■ Object change listings:

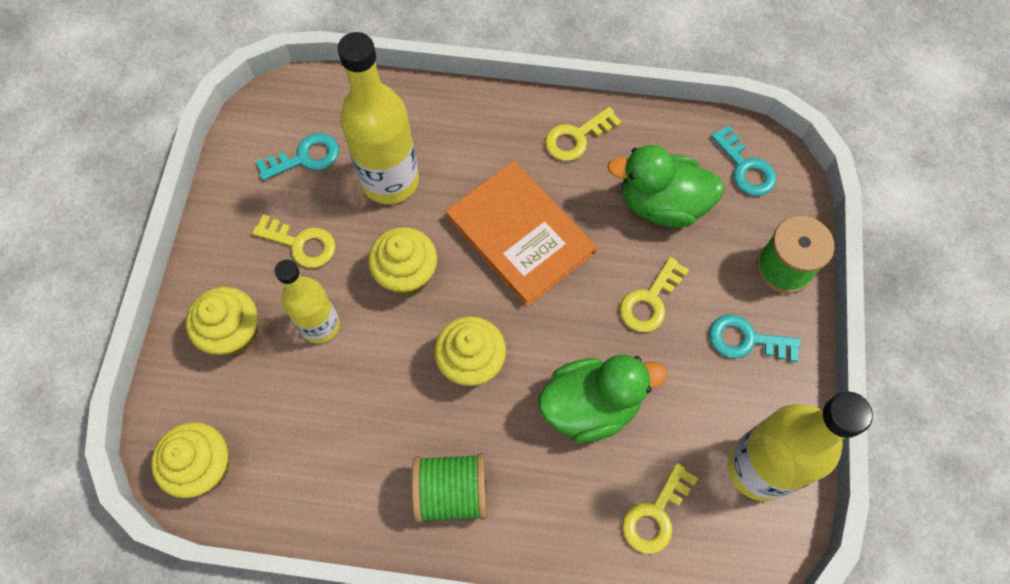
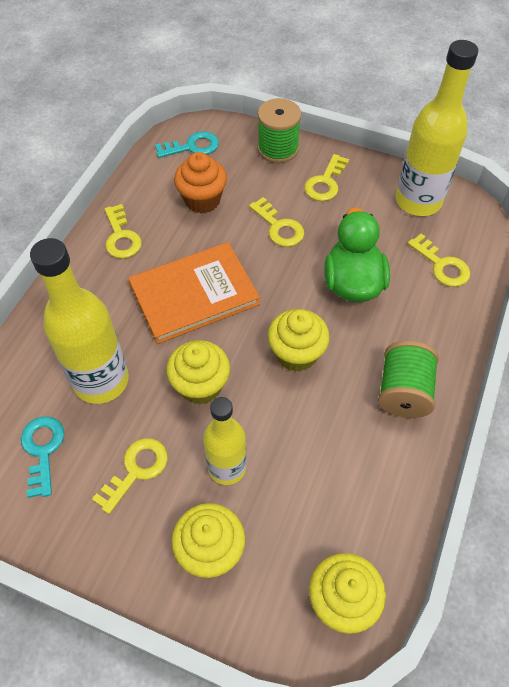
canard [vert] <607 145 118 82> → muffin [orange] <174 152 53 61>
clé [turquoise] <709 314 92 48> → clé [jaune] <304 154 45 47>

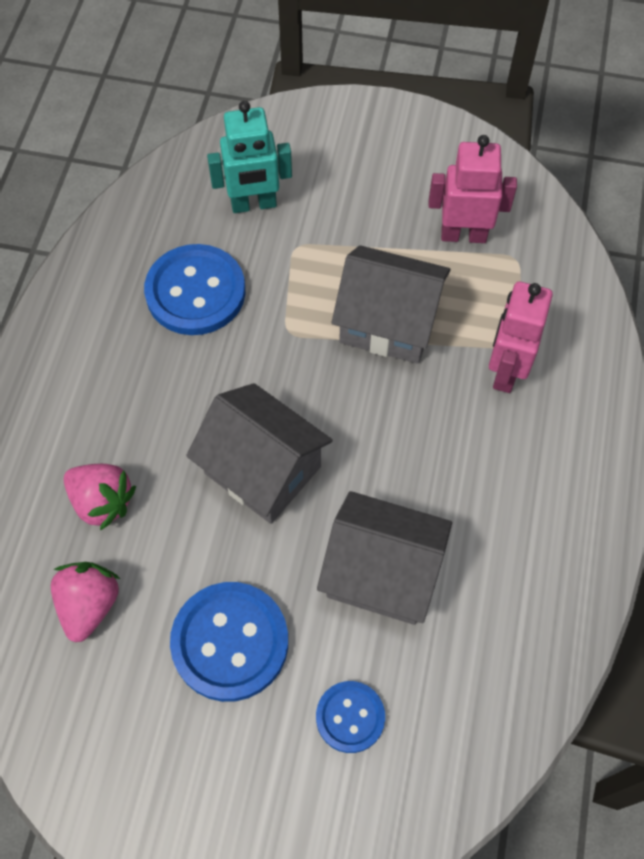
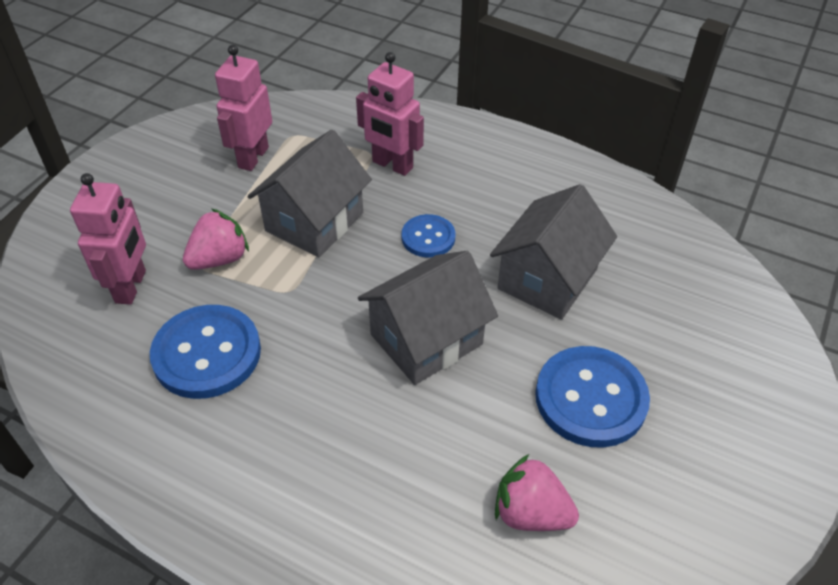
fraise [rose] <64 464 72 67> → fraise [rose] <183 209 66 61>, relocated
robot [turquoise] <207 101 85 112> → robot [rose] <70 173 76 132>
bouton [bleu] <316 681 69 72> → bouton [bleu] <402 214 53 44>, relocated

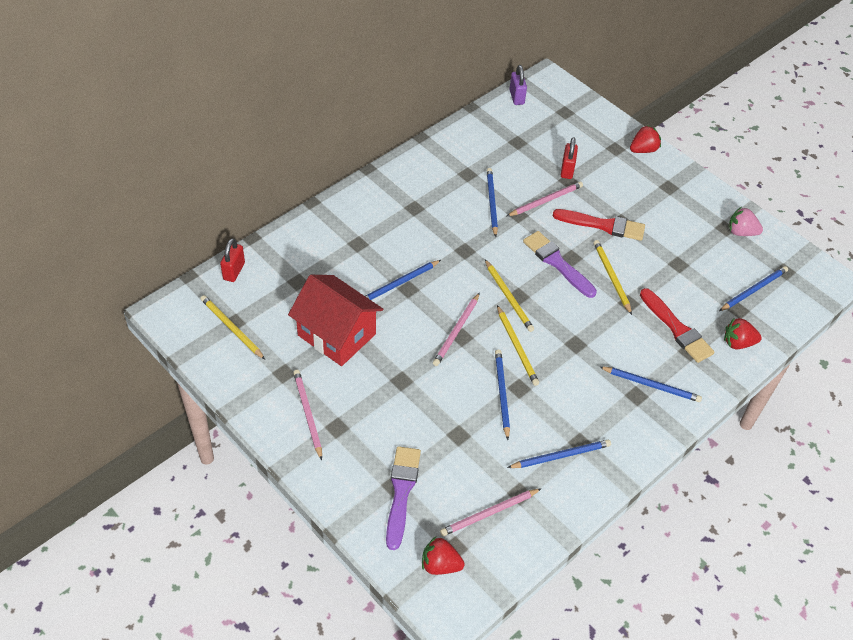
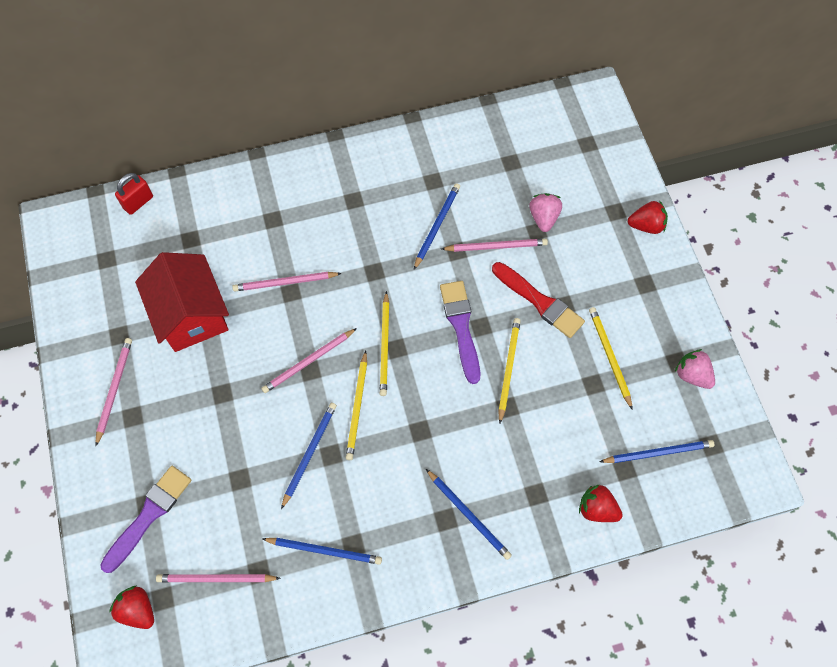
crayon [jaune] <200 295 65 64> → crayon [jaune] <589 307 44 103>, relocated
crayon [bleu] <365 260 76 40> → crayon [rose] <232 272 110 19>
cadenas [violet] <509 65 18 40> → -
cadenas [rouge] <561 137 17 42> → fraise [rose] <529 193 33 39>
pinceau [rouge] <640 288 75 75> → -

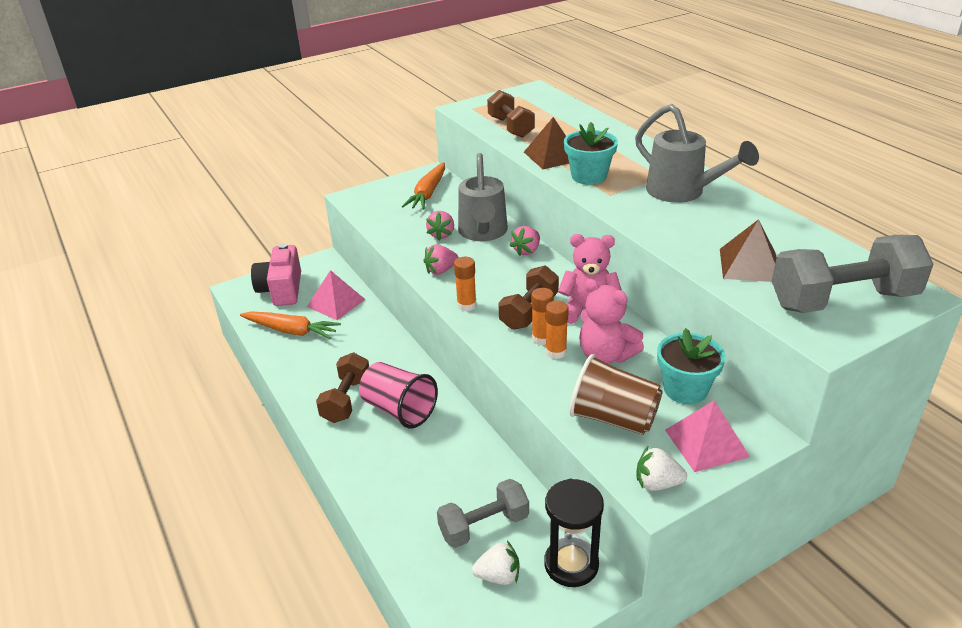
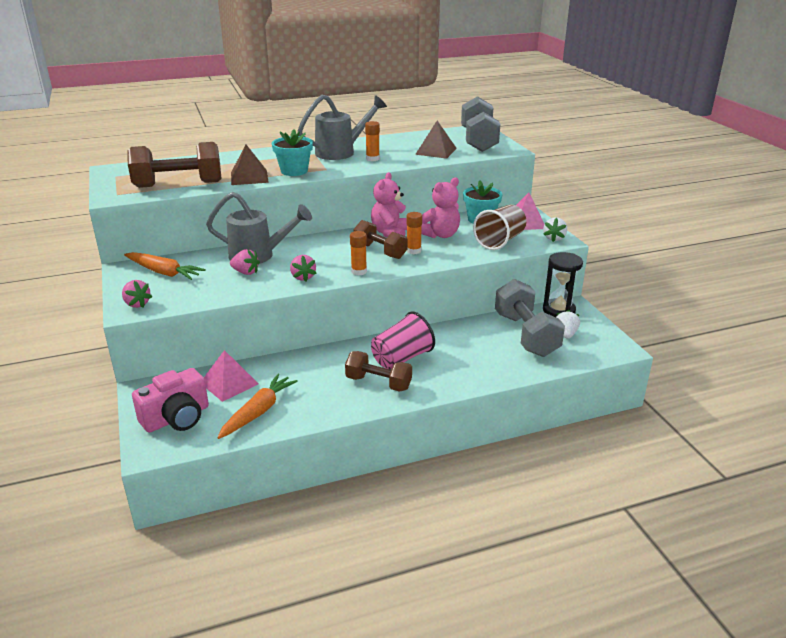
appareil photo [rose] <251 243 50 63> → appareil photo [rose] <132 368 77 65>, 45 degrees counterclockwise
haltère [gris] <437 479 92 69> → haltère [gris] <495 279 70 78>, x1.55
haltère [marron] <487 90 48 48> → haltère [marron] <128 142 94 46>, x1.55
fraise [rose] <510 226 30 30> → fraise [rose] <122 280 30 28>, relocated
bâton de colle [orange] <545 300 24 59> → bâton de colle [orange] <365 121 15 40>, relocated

■ Task: Copy every line above exactly; images stay out.

■ Response to the exercise:
canard [vert] <607 145 118 82> → muffin [orange] <174 152 53 61>
clé [turquoise] <709 314 92 48> → clé [jaune] <304 154 45 47>

fraise [rose] <64 464 72 67> → fraise [rose] <183 209 66 61>, relocated
robot [turquoise] <207 101 85 112> → robot [rose] <70 173 76 132>
bouton [bleu] <316 681 69 72> → bouton [bleu] <402 214 53 44>, relocated

crayon [jaune] <200 295 65 64> → crayon [jaune] <589 307 44 103>, relocated
crayon [bleu] <365 260 76 40> → crayon [rose] <232 272 110 19>
cadenas [violet] <509 65 18 40> → -
cadenas [rouge] <561 137 17 42> → fraise [rose] <529 193 33 39>
pinceau [rouge] <640 288 75 75> → -

appareil photo [rose] <251 243 50 63> → appareil photo [rose] <132 368 77 65>, 45 degrees counterclockwise
haltère [gris] <437 479 92 69> → haltère [gris] <495 279 70 78>, x1.55
haltère [marron] <487 90 48 48> → haltère [marron] <128 142 94 46>, x1.55
fraise [rose] <510 226 30 30> → fraise [rose] <122 280 30 28>, relocated
bâton de colle [orange] <545 300 24 59> → bâton de colle [orange] <365 121 15 40>, relocated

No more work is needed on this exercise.